▸ **WORK TASK**
In the records below, find the line holding "U104: NOR 74HC02" and the line holding "BT103: 9V (plus". Set down both, with every line between them, exactly.

____ EXTRACTED MATERIAL

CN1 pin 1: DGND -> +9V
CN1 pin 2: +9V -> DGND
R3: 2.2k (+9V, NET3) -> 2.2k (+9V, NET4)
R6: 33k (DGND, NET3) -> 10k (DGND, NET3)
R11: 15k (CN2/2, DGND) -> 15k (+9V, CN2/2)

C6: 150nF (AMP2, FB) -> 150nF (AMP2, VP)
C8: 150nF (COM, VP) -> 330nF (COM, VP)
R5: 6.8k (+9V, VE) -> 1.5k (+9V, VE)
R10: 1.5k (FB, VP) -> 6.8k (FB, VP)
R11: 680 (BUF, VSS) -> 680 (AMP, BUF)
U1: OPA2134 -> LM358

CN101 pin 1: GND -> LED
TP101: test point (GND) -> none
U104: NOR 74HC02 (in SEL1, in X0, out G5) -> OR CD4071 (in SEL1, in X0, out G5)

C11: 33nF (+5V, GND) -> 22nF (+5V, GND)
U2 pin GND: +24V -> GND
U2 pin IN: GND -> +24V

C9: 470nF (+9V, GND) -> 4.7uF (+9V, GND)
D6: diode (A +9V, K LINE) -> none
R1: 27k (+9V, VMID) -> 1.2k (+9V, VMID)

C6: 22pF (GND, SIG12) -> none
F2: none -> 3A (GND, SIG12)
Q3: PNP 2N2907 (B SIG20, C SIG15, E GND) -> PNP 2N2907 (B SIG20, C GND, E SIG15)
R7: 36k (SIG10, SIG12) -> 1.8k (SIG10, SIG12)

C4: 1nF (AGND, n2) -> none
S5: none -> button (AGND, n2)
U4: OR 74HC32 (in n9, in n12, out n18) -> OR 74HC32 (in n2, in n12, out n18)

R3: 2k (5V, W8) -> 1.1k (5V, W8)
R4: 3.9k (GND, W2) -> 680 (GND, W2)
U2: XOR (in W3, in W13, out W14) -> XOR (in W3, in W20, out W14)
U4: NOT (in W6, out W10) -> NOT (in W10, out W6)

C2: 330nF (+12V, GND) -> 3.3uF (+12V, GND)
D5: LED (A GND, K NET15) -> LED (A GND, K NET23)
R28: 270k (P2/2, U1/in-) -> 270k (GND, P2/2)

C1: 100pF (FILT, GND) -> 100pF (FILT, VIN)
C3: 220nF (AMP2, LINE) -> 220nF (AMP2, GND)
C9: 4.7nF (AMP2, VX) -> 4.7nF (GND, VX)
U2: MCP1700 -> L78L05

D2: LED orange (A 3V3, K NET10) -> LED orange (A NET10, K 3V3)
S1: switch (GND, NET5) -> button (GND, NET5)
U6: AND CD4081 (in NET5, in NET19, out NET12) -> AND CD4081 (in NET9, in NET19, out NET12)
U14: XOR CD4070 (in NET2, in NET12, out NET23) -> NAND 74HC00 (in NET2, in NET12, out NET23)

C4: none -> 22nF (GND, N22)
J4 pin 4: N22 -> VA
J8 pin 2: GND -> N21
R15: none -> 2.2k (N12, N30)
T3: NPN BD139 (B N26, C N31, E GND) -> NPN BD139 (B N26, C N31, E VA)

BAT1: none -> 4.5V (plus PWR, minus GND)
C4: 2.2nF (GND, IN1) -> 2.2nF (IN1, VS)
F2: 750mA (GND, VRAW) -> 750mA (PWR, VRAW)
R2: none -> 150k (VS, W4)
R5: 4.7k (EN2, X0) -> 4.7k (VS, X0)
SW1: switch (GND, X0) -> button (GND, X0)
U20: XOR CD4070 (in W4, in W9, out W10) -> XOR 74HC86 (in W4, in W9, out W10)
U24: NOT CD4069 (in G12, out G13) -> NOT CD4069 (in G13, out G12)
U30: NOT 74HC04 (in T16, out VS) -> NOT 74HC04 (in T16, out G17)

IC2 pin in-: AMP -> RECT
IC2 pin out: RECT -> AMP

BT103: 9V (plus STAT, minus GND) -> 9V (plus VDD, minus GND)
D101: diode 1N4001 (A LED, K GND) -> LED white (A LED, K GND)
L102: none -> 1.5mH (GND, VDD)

________

▸ **RESPONSE BOX**
U104: NOR 74HC02 (in SEL1, in X0, out G5) -> OR CD4071 (in SEL1, in X0, out G5)

C11: 33nF (+5V, GND) -> 22nF (+5V, GND)
U2 pin GND: +24V -> GND
U2 pin IN: GND -> +24V

C9: 470nF (+9V, GND) -> 4.7uF (+9V, GND)
D6: diode (A +9V, K LINE) -> none
R1: 27k (+9V, VMID) -> 1.2k (+9V, VMID)

C6: 22pF (GND, SIG12) -> none
F2: none -> 3A (GND, SIG12)
Q3: PNP 2N2907 (B SIG20, C SIG15, E GND) -> PNP 2N2907 (B SIG20, C GND, E SIG15)
R7: 36k (SIG10, SIG12) -> 1.8k (SIG10, SIG12)

C4: 1nF (AGND, n2) -> none
S5: none -> button (AGND, n2)
U4: OR 74HC32 (in n9, in n12, out n18) -> OR 74HC32 (in n2, in n12, out n18)

R3: 2k (5V, W8) -> 1.1k (5V, W8)
R4: 3.9k (GND, W2) -> 680 (GND, W2)
U2: XOR (in W3, in W13, out W14) -> XOR (in W3, in W20, out W14)
U4: NOT (in W6, out W10) -> NOT (in W10, out W6)

C2: 330nF (+12V, GND) -> 3.3uF (+12V, GND)
D5: LED (A GND, K NET15) -> LED (A GND, K NET23)
R28: 270k (P2/2, U1/in-) -> 270k (GND, P2/2)

C1: 100pF (FILT, GND) -> 100pF (FILT, VIN)
C3: 220nF (AMP2, LINE) -> 220nF (AMP2, GND)
C9: 4.7nF (AMP2, VX) -> 4.7nF (GND, VX)
U2: MCP1700 -> L78L05

D2: LED orange (A 3V3, K NET10) -> LED orange (A NET10, K 3V3)
S1: switch (GND, NET5) -> button (GND, NET5)
U6: AND CD4081 (in NET5, in NET19, out NET12) -> AND CD4081 (in NET9, in NET19, out NET12)
U14: XOR CD4070 (in NET2, in NET12, out NET23) -> NAND 74HC00 (in NET2, in NET12, out NET23)

C4: none -> 22nF (GND, N22)
J4 pin 4: N22 -> VA
J8 pin 2: GND -> N21
R15: none -> 2.2k (N12, N30)
T3: NPN BD139 (B N26, C N31, E GND) -> NPN BD139 (B N26, C N31, E VA)

BAT1: none -> 4.5V (plus PWR, minus GND)
C4: 2.2nF (GND, IN1) -> 2.2nF (IN1, VS)
F2: 750mA (GND, VRAW) -> 750mA (PWR, VRAW)
R2: none -> 150k (VS, W4)
R5: 4.7k (EN2, X0) -> 4.7k (VS, X0)
SW1: switch (GND, X0) -> button (GND, X0)
U20: XOR CD4070 (in W4, in W9, out W10) -> XOR 74HC86 (in W4, in W9, out W10)
U24: NOT CD4069 (in G12, out G13) -> NOT CD4069 (in G13, out G12)
U30: NOT 74HC04 (in T16, out VS) -> NOT 74HC04 (in T16, out G17)

IC2 pin in-: AMP -> RECT
IC2 pin out: RECT -> AMP

BT103: 9V (plus STAT, minus GND) -> 9V (plus VDD, minus GND)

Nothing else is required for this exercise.